◆ **Records for this task**

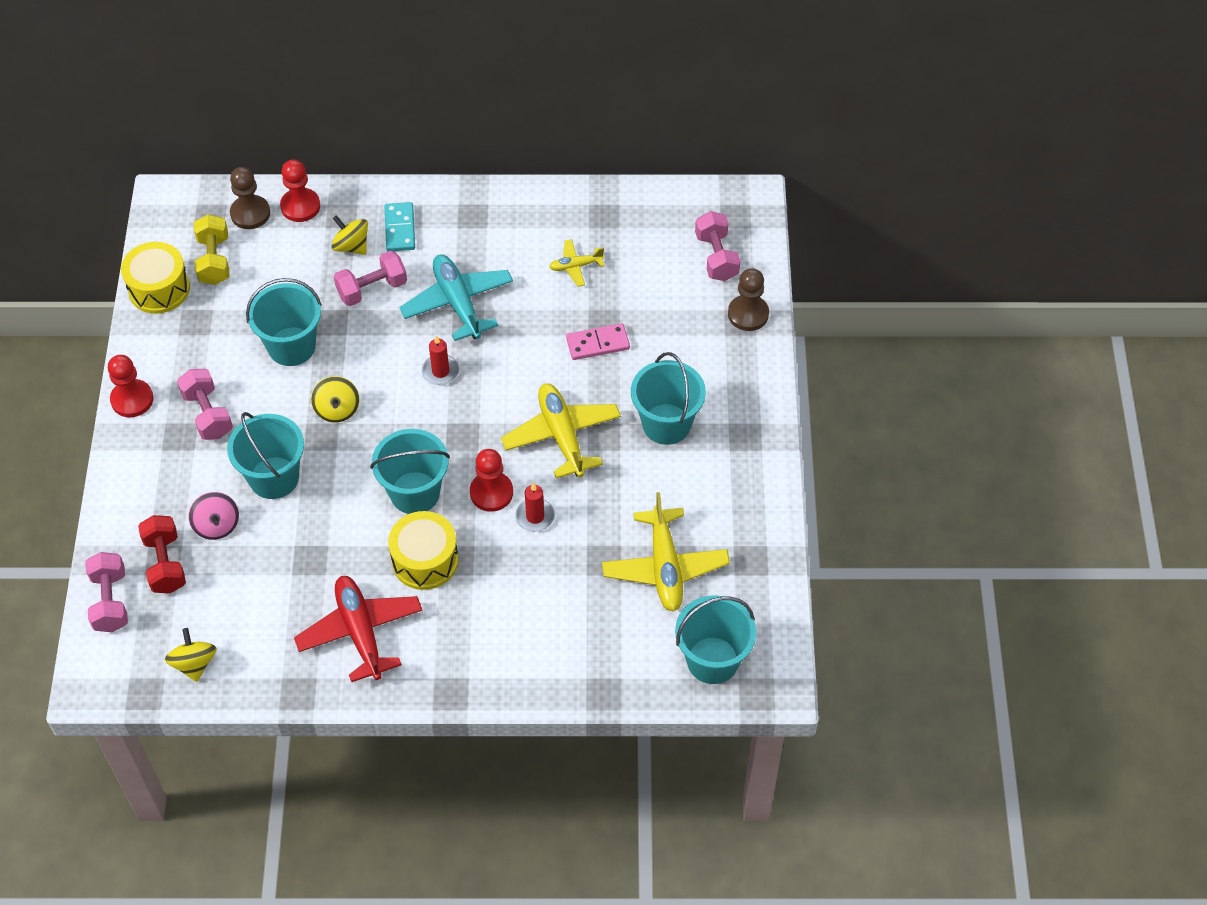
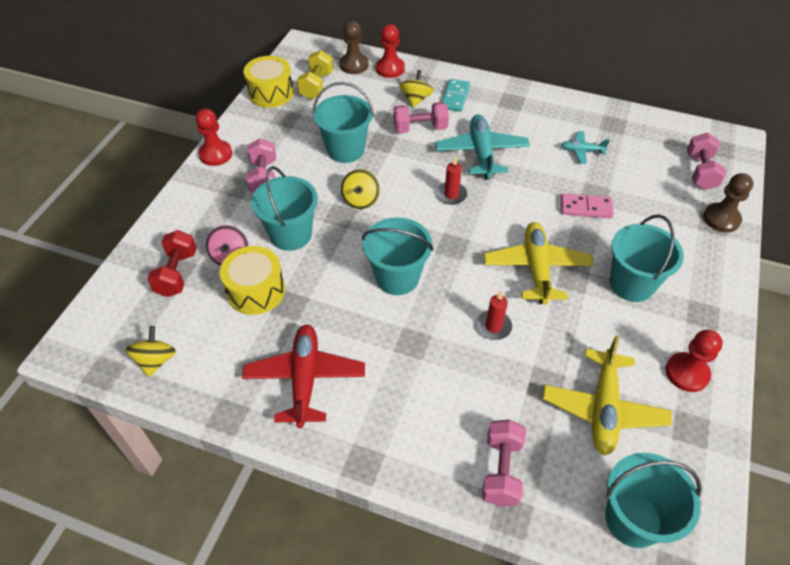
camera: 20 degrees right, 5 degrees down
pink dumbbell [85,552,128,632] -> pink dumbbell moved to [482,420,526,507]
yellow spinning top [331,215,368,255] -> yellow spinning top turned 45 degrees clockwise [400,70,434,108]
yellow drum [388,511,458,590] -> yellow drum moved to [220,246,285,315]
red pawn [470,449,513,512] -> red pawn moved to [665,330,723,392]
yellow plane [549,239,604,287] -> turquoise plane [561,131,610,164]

--

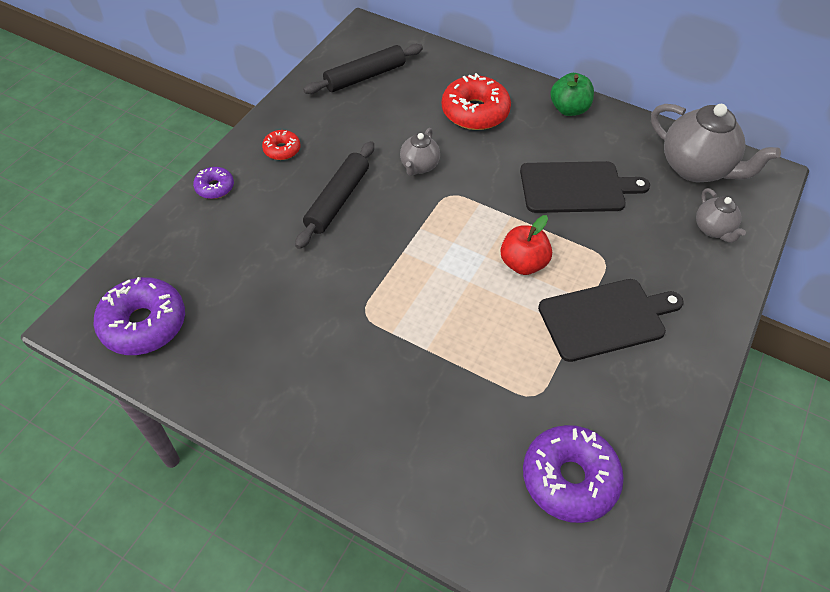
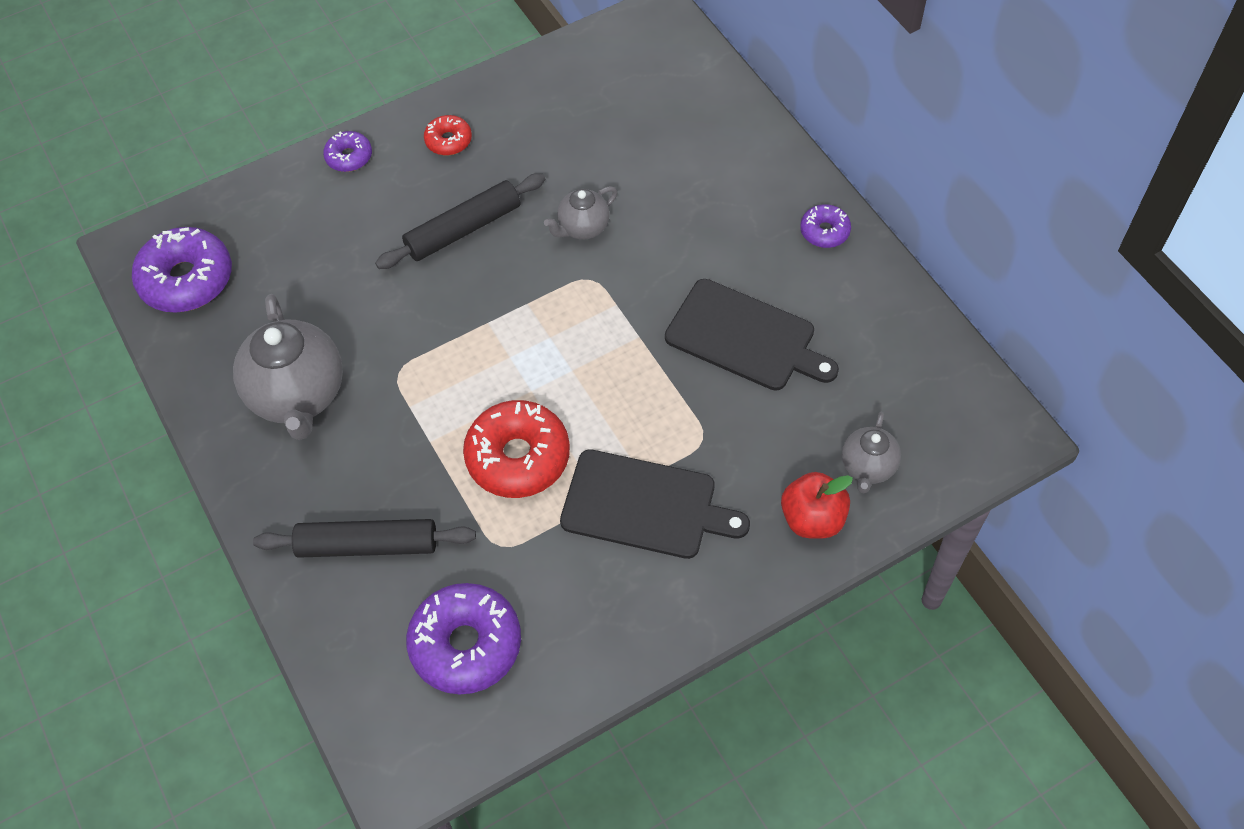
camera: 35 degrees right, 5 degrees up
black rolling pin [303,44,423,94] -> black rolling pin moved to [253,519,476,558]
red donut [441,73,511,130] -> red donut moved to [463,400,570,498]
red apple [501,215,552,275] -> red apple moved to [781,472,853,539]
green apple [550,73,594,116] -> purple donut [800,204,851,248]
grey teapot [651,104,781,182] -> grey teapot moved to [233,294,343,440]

◆ **Exercise description**
Search the listing above for "yellow" and copy every line that holds it.

◆ **Answer box**
yellow spinning top [331,215,368,255] -> yellow spinning top turned 45 degrees clockwise [400,70,434,108]
yellow drum [388,511,458,590] -> yellow drum moved to [220,246,285,315]
yellow plane [549,239,604,287] -> turquoise plane [561,131,610,164]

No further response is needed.